(Object correspondence data)
========================

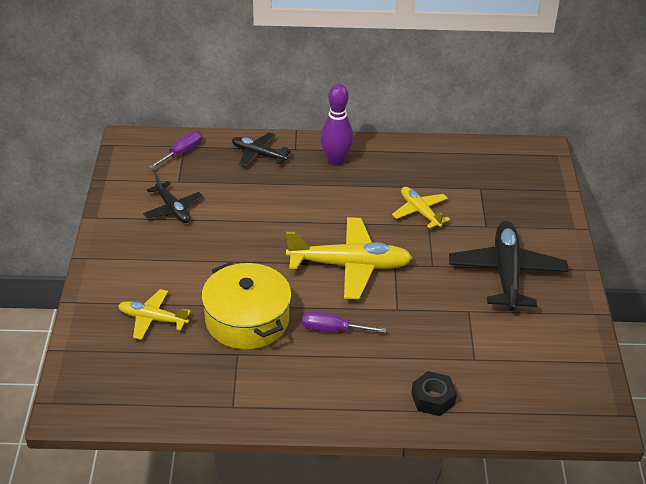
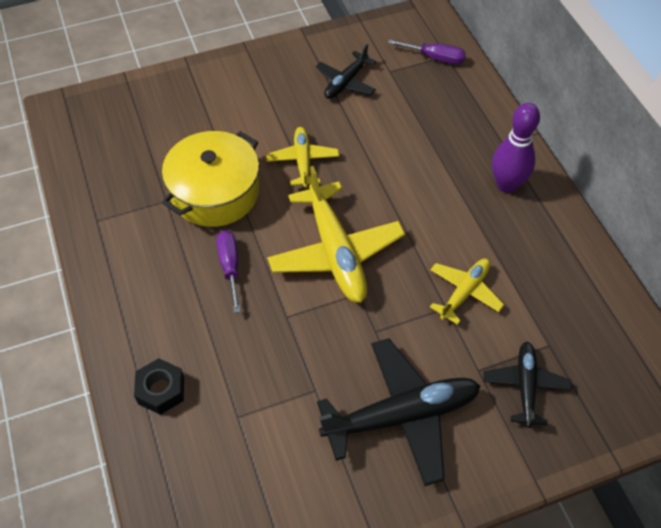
camera: 70 degrees right, 15 degrees up
(152, 319) = (187, 123): yellow plane -> yellow plane (303, 161)
(258, 154) = (472, 116): black plane -> black plane (525, 386)

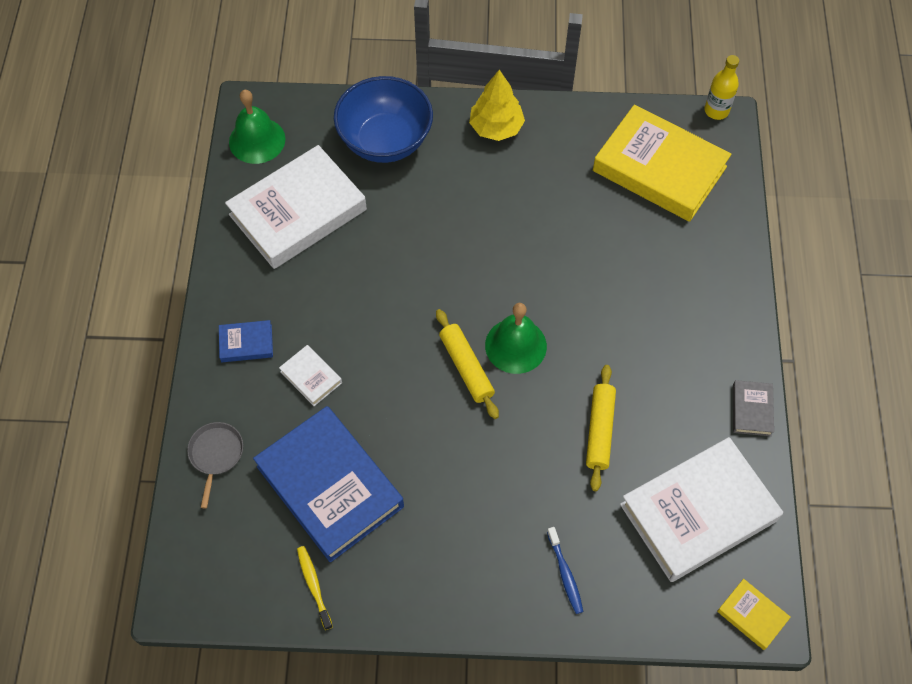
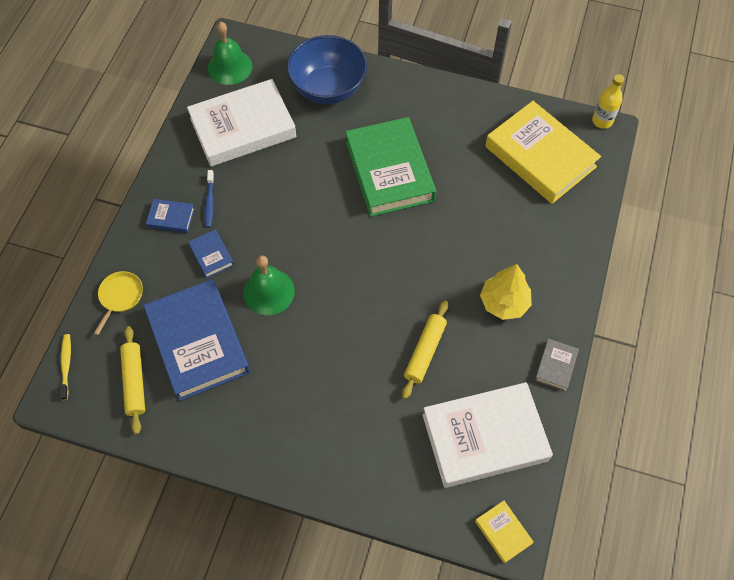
camera: 15 degrees right, 0 degrees up
(216, 454) = (120, 296): grey pan -> yellow pan
(311, 377) = (211, 255): white book -> blue book
(314, 585) = (161, 415): yellow toothbrush -> yellow toothbrush (66, 365)
(466, 367) = (334, 276): yellow rolling pin -> yellow rolling pin (134, 382)
(490, 226) = (389, 171): none -> green book
(496, 128) = (418, 96): yellow tree -> yellow tree (504, 303)
(515, 345) = (379, 269): green bell -> green bell (268, 291)
(565, 574) = (360, 458): blue toothbrush -> blue toothbrush (209, 202)

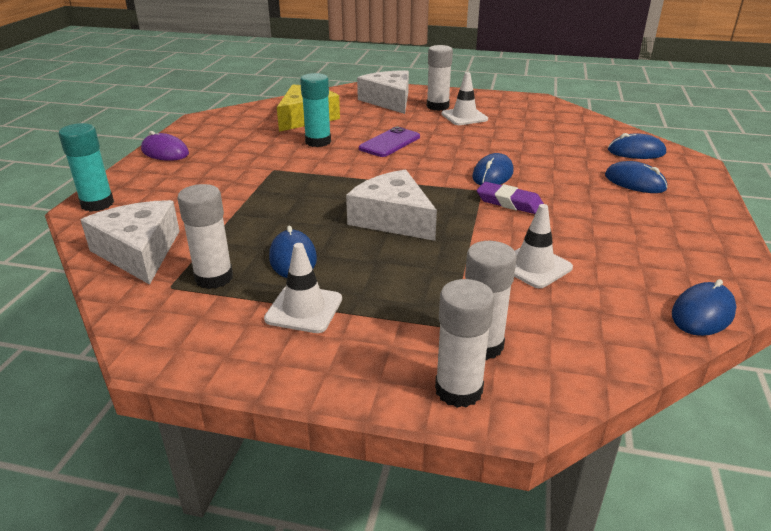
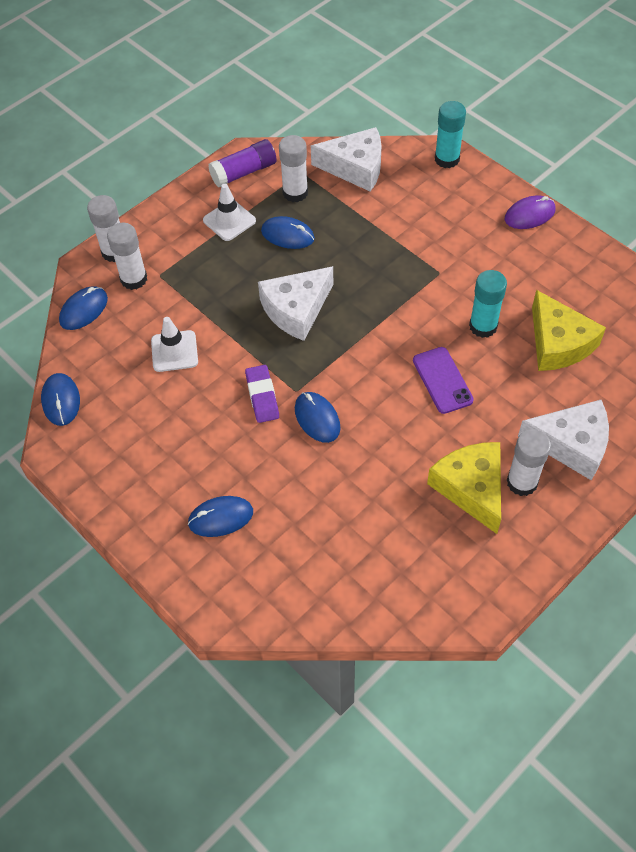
camera: 125 degrees right, 25 degrees up
(197, 335) = (244, 172): none -> purple glue stick
(393, 219) = (296, 309): white cheese -> white cheese turned 150 degrees clockwise
(464, 117) = (471, 488): white traffic cone -> yellow cheese
(509, 202) = (262, 396): purple eraser -> purple eraser turned 75 degrees counterclockwise
(636, 152) = (272, 580): blue mouse -> blue mouse (84, 310)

========================

#### [Work item]
Lines from the one containing "(509, 202) = (262, 396): purple" through the last line of the data above are the only output wanted; restate them exactly.

#### [Task output]
(509, 202) = (262, 396): purple eraser -> purple eraser turned 75 degrees counterclockwise
(636, 152) = (272, 580): blue mouse -> blue mouse (84, 310)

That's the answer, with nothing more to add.